┌──
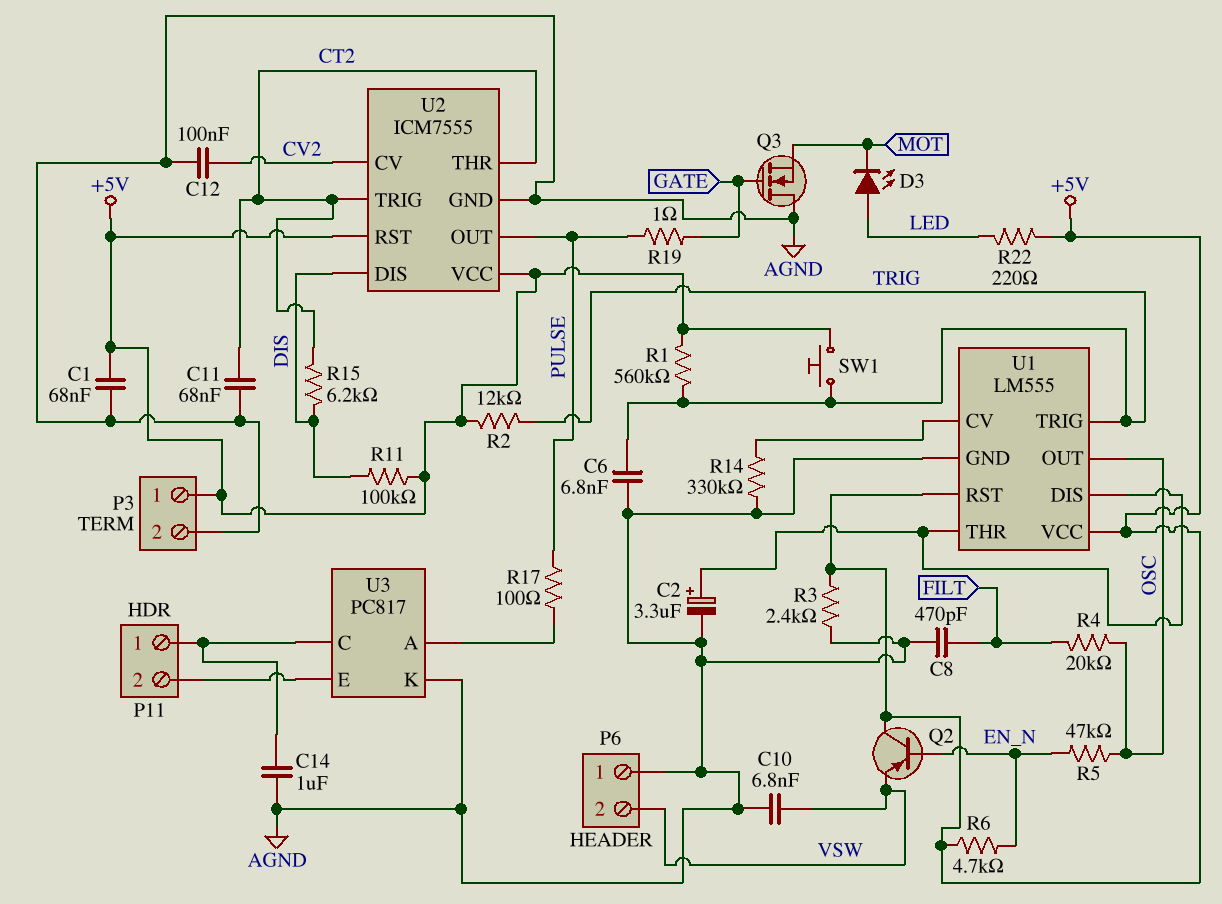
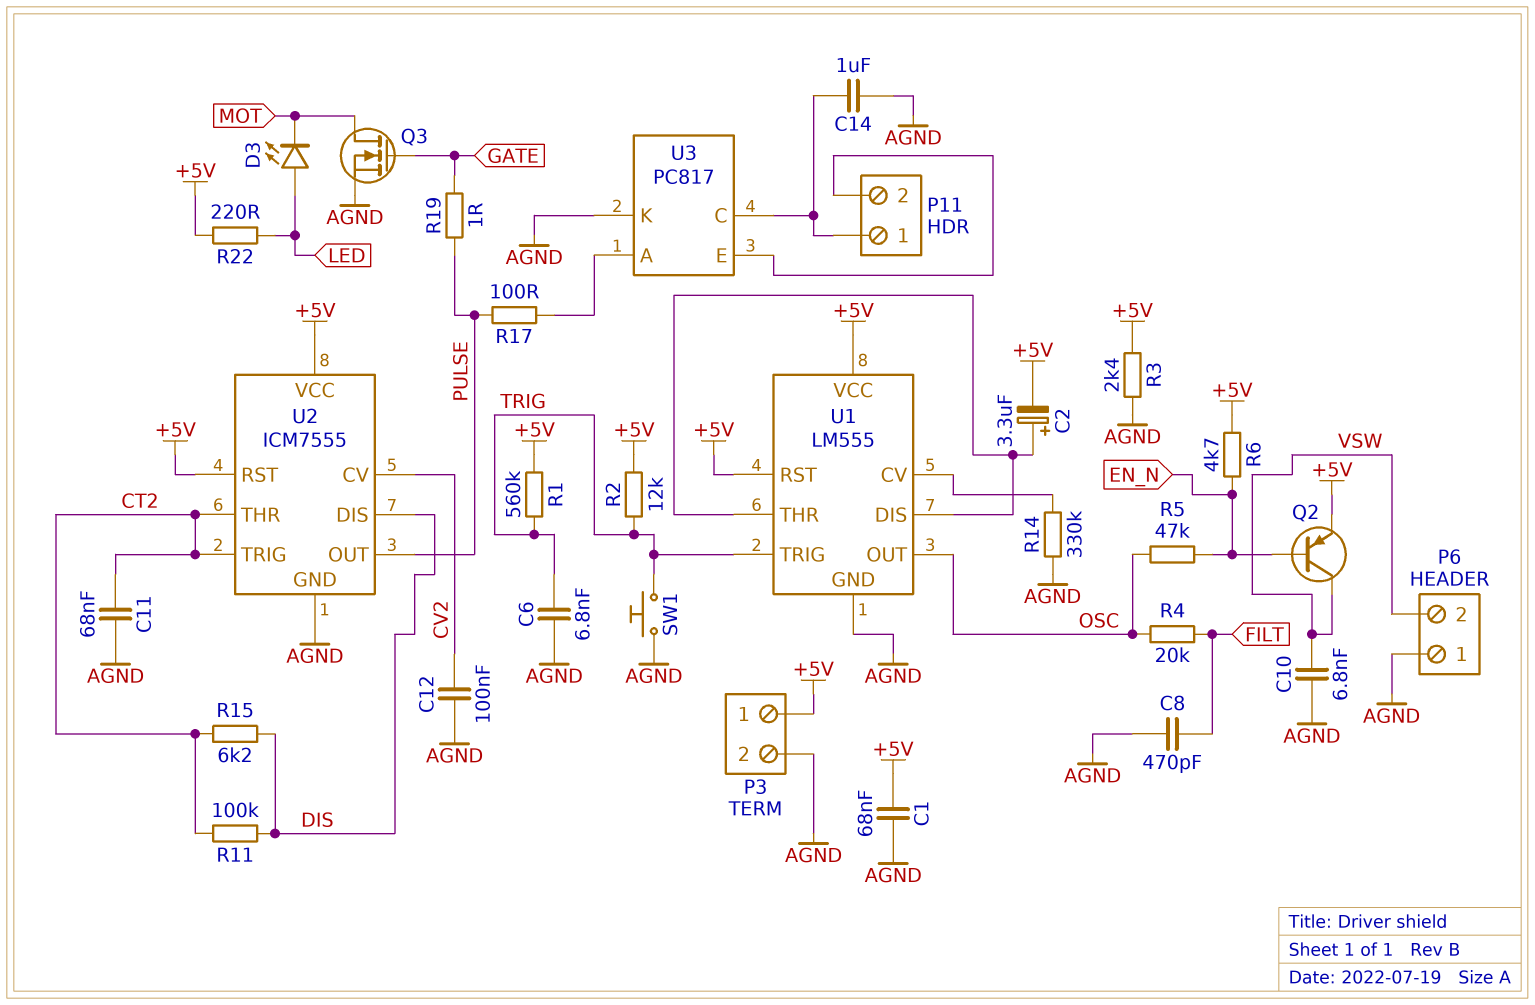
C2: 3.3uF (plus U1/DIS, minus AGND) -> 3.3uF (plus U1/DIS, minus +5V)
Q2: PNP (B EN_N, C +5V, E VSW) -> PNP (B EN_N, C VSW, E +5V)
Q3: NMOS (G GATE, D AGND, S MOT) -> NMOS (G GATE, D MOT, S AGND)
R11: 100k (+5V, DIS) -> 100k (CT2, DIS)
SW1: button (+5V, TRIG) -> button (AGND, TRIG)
└──
● EXERCISE BRIEF
Exactly as written, reproduce all of the entries while dropping the pictures.

● OUTPUT OF THE EXERCISE
C2: 3.3uF (plus U1/DIS, minus AGND) -> 3.3uF (plus U1/DIS, minus +5V)
Q2: PNP (B EN_N, C +5V, E VSW) -> PNP (B EN_N, C VSW, E +5V)
Q3: NMOS (G GATE, D AGND, S MOT) -> NMOS (G GATE, D MOT, S AGND)
R11: 100k (+5V, DIS) -> 100k (CT2, DIS)
SW1: button (+5V, TRIG) -> button (AGND, TRIG)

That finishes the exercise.